>>>

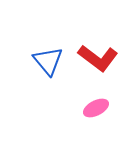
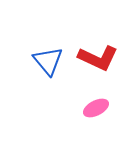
red L-shape: rotated 12 degrees counterclockwise
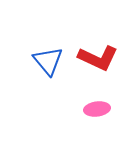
pink ellipse: moved 1 px right, 1 px down; rotated 20 degrees clockwise
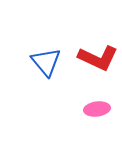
blue triangle: moved 2 px left, 1 px down
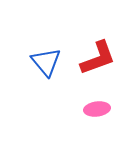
red L-shape: rotated 45 degrees counterclockwise
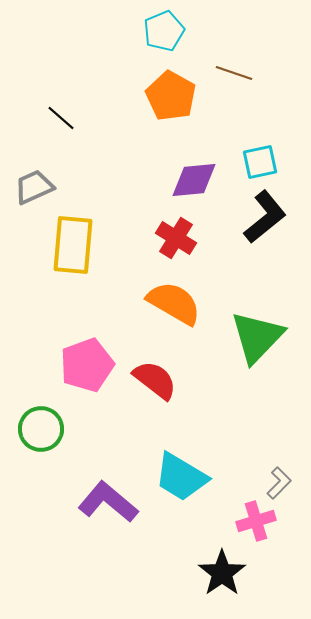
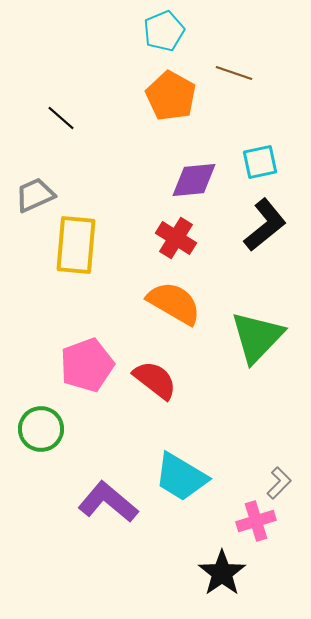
gray trapezoid: moved 1 px right, 8 px down
black L-shape: moved 8 px down
yellow rectangle: moved 3 px right
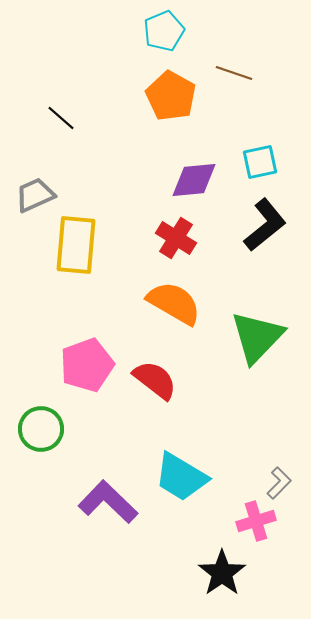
purple L-shape: rotated 4 degrees clockwise
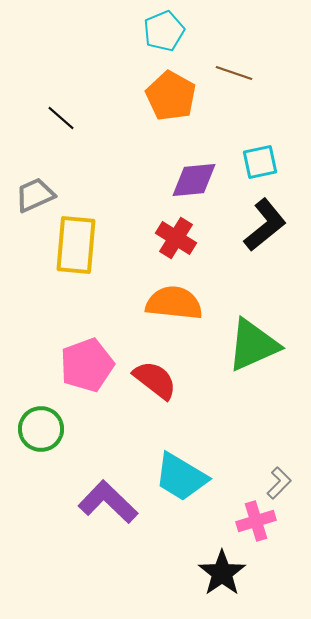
orange semicircle: rotated 24 degrees counterclockwise
green triangle: moved 4 px left, 8 px down; rotated 22 degrees clockwise
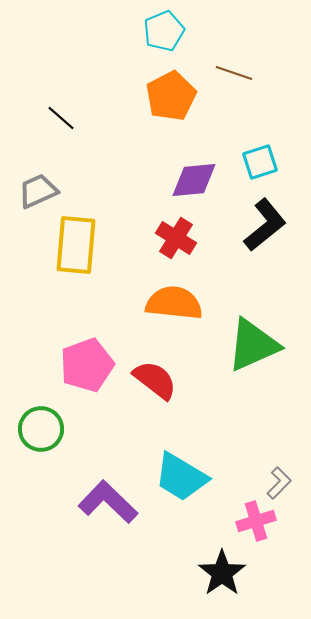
orange pentagon: rotated 15 degrees clockwise
cyan square: rotated 6 degrees counterclockwise
gray trapezoid: moved 3 px right, 4 px up
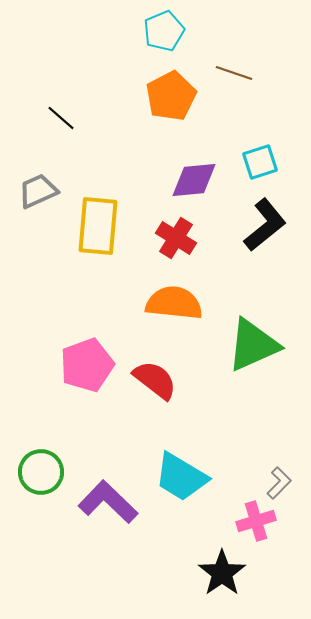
yellow rectangle: moved 22 px right, 19 px up
green circle: moved 43 px down
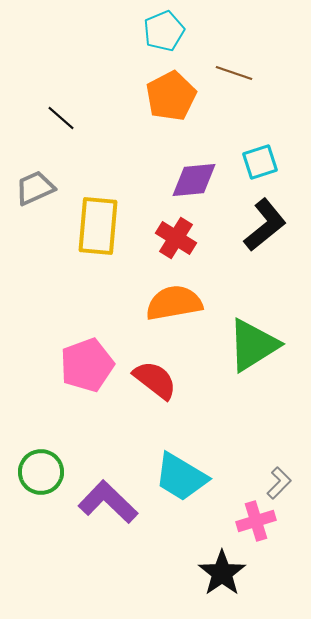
gray trapezoid: moved 3 px left, 3 px up
orange semicircle: rotated 16 degrees counterclockwise
green triangle: rotated 8 degrees counterclockwise
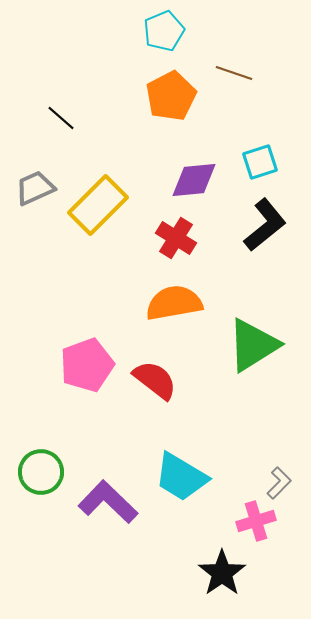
yellow rectangle: moved 21 px up; rotated 40 degrees clockwise
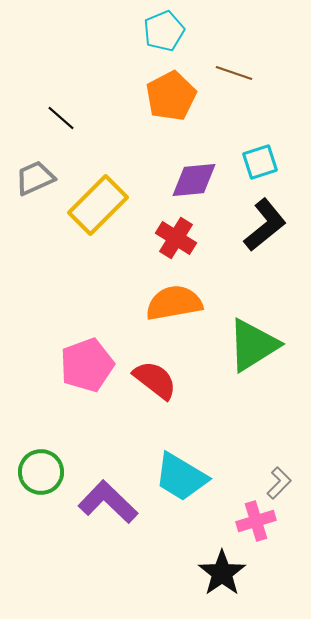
gray trapezoid: moved 10 px up
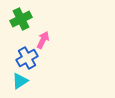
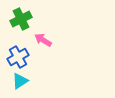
pink arrow: rotated 84 degrees counterclockwise
blue cross: moved 9 px left, 1 px up
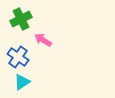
blue cross: rotated 25 degrees counterclockwise
cyan triangle: moved 2 px right, 1 px down
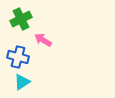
blue cross: rotated 20 degrees counterclockwise
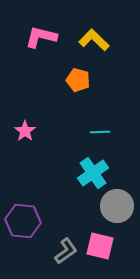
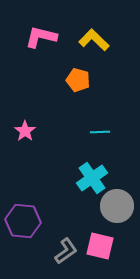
cyan cross: moved 1 px left, 5 px down
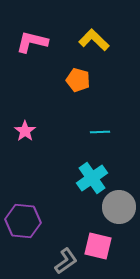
pink L-shape: moved 9 px left, 5 px down
gray circle: moved 2 px right, 1 px down
pink square: moved 2 px left
gray L-shape: moved 10 px down
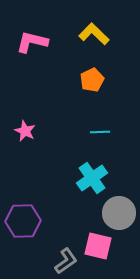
yellow L-shape: moved 6 px up
orange pentagon: moved 14 px right; rotated 30 degrees clockwise
pink star: rotated 10 degrees counterclockwise
gray circle: moved 6 px down
purple hexagon: rotated 8 degrees counterclockwise
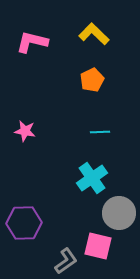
pink star: rotated 15 degrees counterclockwise
purple hexagon: moved 1 px right, 2 px down
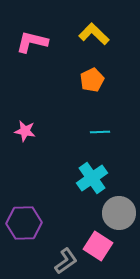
pink square: rotated 20 degrees clockwise
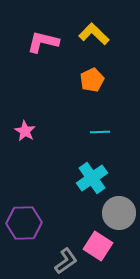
pink L-shape: moved 11 px right
pink star: rotated 20 degrees clockwise
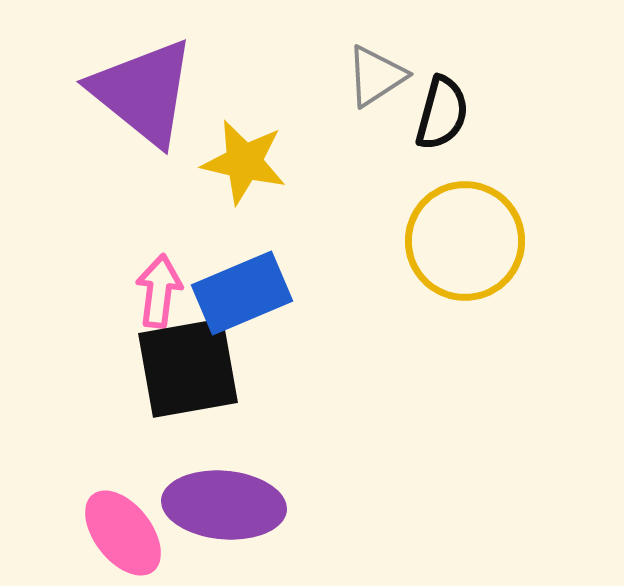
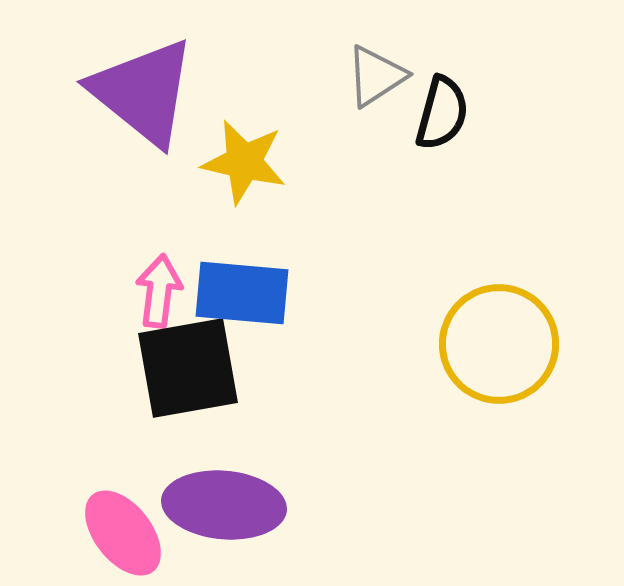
yellow circle: moved 34 px right, 103 px down
blue rectangle: rotated 28 degrees clockwise
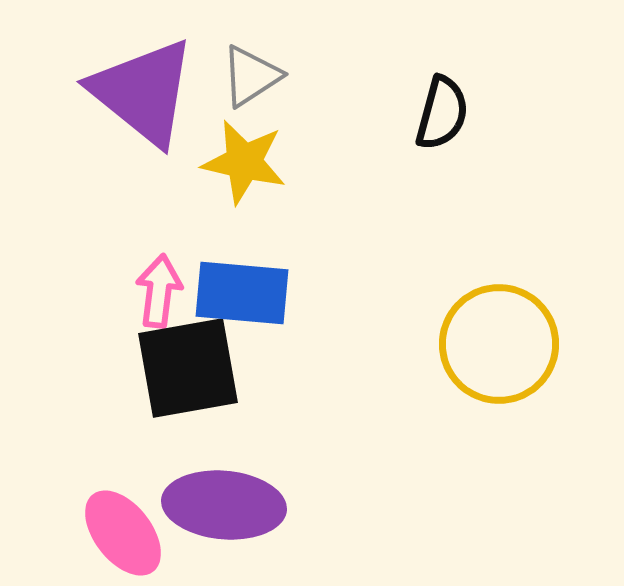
gray triangle: moved 125 px left
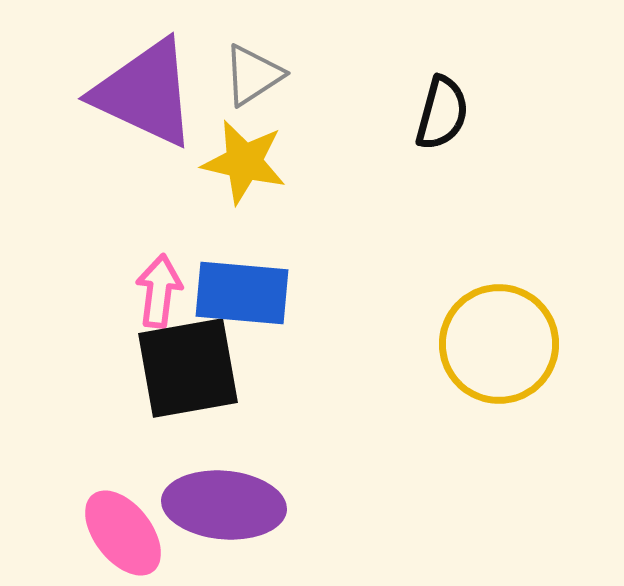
gray triangle: moved 2 px right, 1 px up
purple triangle: moved 2 px right, 1 px down; rotated 14 degrees counterclockwise
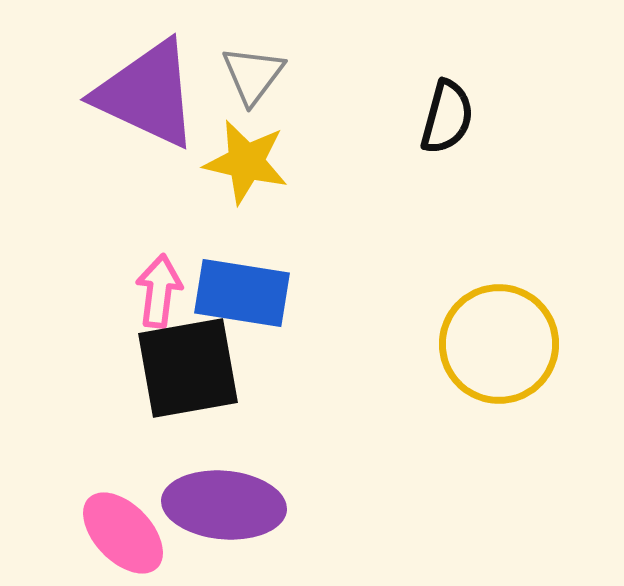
gray triangle: rotated 20 degrees counterclockwise
purple triangle: moved 2 px right, 1 px down
black semicircle: moved 5 px right, 4 px down
yellow star: moved 2 px right
blue rectangle: rotated 4 degrees clockwise
pink ellipse: rotated 6 degrees counterclockwise
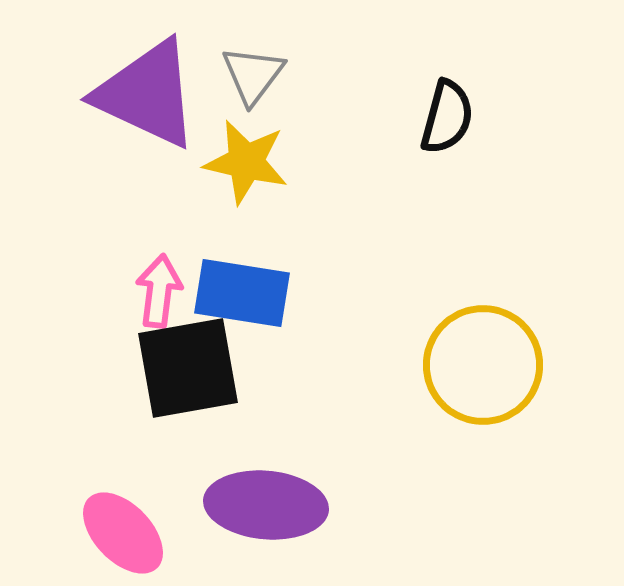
yellow circle: moved 16 px left, 21 px down
purple ellipse: moved 42 px right
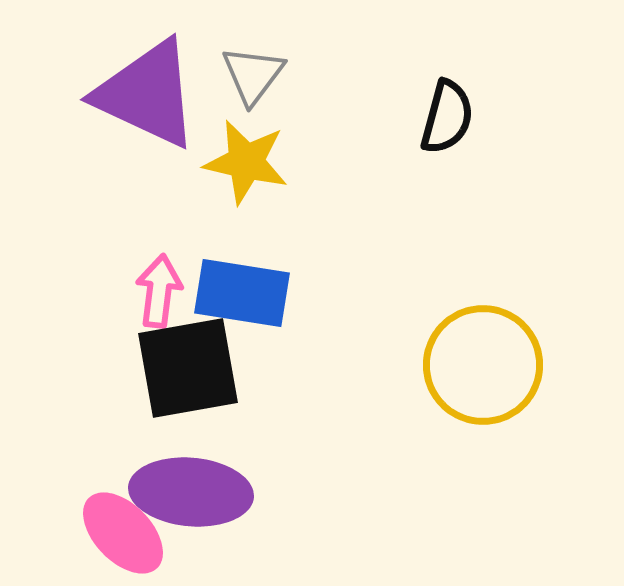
purple ellipse: moved 75 px left, 13 px up
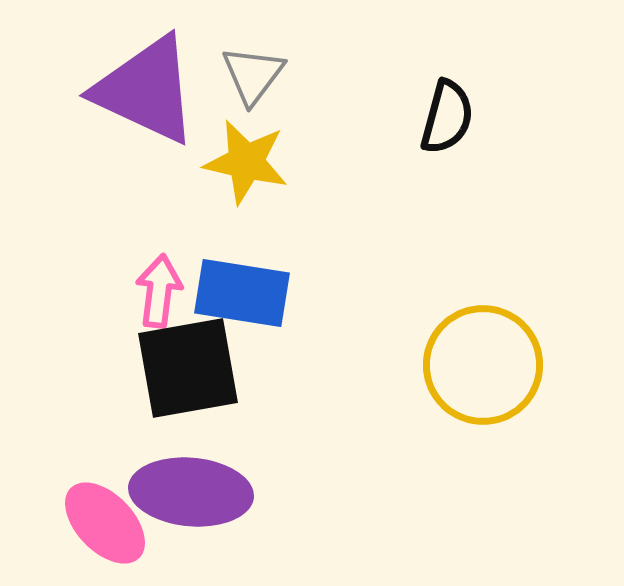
purple triangle: moved 1 px left, 4 px up
pink ellipse: moved 18 px left, 10 px up
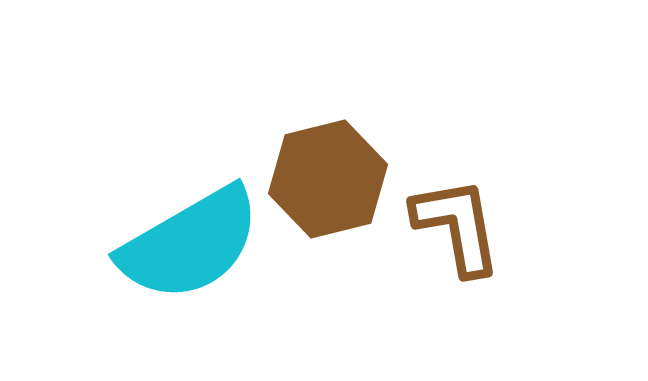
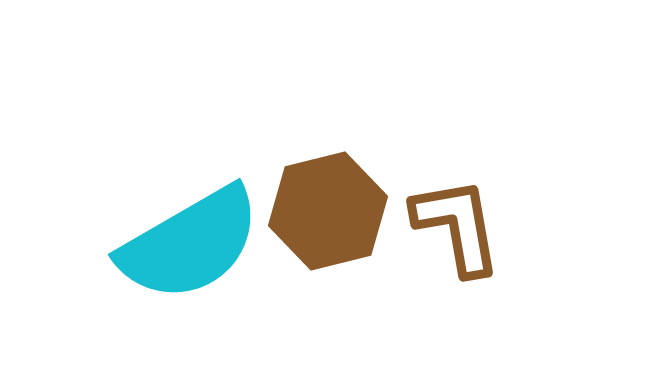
brown hexagon: moved 32 px down
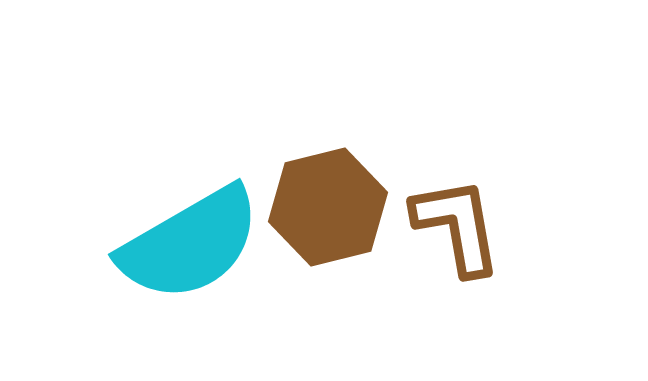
brown hexagon: moved 4 px up
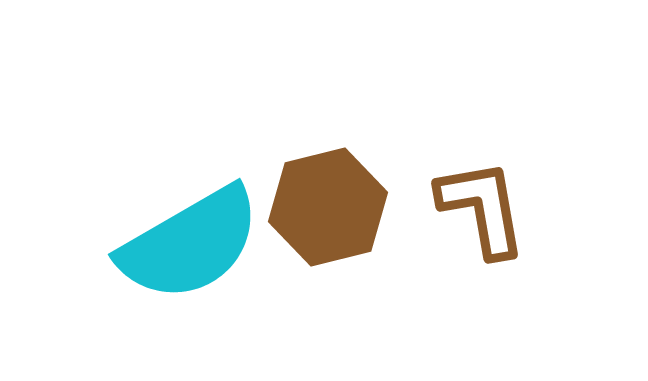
brown L-shape: moved 25 px right, 18 px up
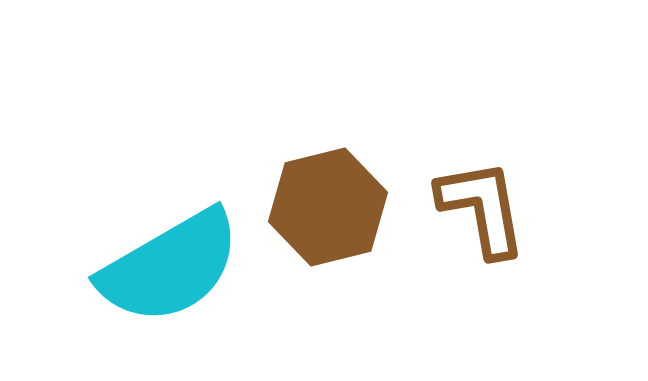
cyan semicircle: moved 20 px left, 23 px down
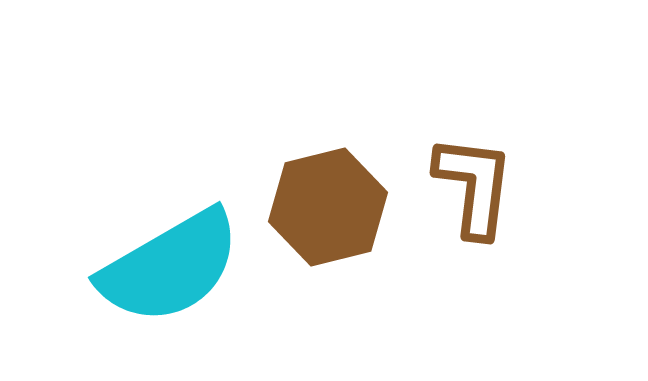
brown L-shape: moved 8 px left, 22 px up; rotated 17 degrees clockwise
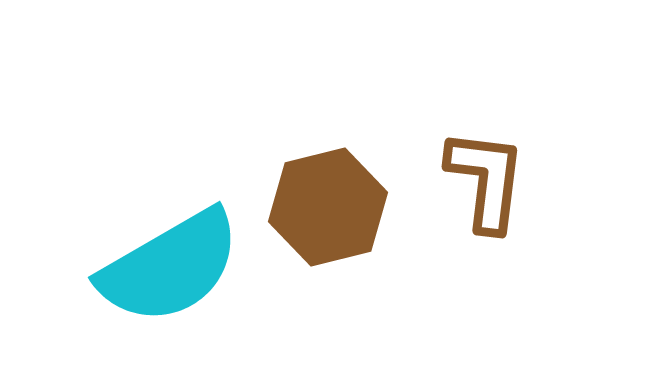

<<<

SHORT TASK >> Rewrite the lines above as a numbered list, skipping any blank lines and leaving out the pictures.

COMPLETE ANSWER >>
1. red L-shape: rotated 12 degrees counterclockwise
2. pink ellipse: moved 1 px right, 1 px down; rotated 20 degrees clockwise
3. blue triangle: moved 2 px left, 1 px down
4. red L-shape: rotated 45 degrees counterclockwise
5. gray trapezoid: moved 1 px right, 8 px down
6. black L-shape: moved 8 px down
7. yellow rectangle: moved 3 px right
8. purple L-shape: rotated 4 degrees clockwise
9. orange semicircle: rotated 24 degrees counterclockwise
10. green triangle: moved 4 px left, 8 px down; rotated 22 degrees clockwise
11. orange pentagon: rotated 15 degrees clockwise
12. cyan square: rotated 6 degrees counterclockwise
13. gray trapezoid: moved 3 px right, 4 px up
14. yellow rectangle: moved 22 px right, 19 px up
15. green circle: moved 43 px down
16. gray trapezoid: moved 3 px left, 3 px up
17. orange semicircle: rotated 16 degrees counterclockwise
18. green triangle: rotated 8 degrees counterclockwise
19. yellow rectangle: moved 21 px up; rotated 40 degrees clockwise
20. gray trapezoid: moved 10 px up
21. pink arrow: rotated 84 degrees counterclockwise
22. blue cross: moved 9 px left, 1 px up
23. blue cross: rotated 25 degrees counterclockwise
24. cyan triangle: moved 2 px right, 1 px down
25. blue cross: rotated 20 degrees counterclockwise
26. cyan cross: moved 1 px left, 5 px down
27. pink L-shape: moved 9 px left, 5 px down
28. gray circle: moved 2 px right, 1 px down
29. pink square: moved 2 px left
30. gray L-shape: moved 10 px down
31. yellow L-shape: moved 6 px up
32. orange pentagon: moved 14 px right; rotated 30 degrees clockwise
33. pink star: rotated 10 degrees counterclockwise
34. gray circle: moved 6 px down
35. purple hexagon: rotated 8 degrees counterclockwise
36. pink star: rotated 15 degrees counterclockwise
37. purple hexagon: moved 1 px right, 2 px down
38. pink square: rotated 20 degrees clockwise
39. pink L-shape: moved 11 px right
40. pink star: rotated 20 degrees clockwise
41. yellow circle: moved 34 px right, 103 px down
42. blue rectangle: rotated 28 degrees clockwise
43. gray triangle: moved 125 px left
44. gray triangle: moved 2 px right, 1 px up
45. purple triangle: moved 2 px right, 1 px down; rotated 14 degrees counterclockwise
46. gray triangle: rotated 20 degrees counterclockwise
47. purple triangle: moved 2 px right, 1 px down
48. black semicircle: moved 5 px right, 4 px down
49. yellow star: moved 2 px right
50. blue rectangle: rotated 4 degrees clockwise
51. pink ellipse: rotated 6 degrees counterclockwise
52. yellow circle: moved 16 px left, 21 px down
53. purple ellipse: moved 42 px right
54. purple ellipse: moved 75 px left, 13 px up
55. purple triangle: moved 1 px left, 4 px up
56. pink ellipse: moved 18 px left, 10 px up
57. brown hexagon: moved 32 px down
58. brown hexagon: moved 4 px up
59. brown L-shape: moved 25 px right, 18 px up
60. cyan semicircle: moved 20 px left, 23 px down
61. brown L-shape: moved 8 px left, 22 px up; rotated 17 degrees clockwise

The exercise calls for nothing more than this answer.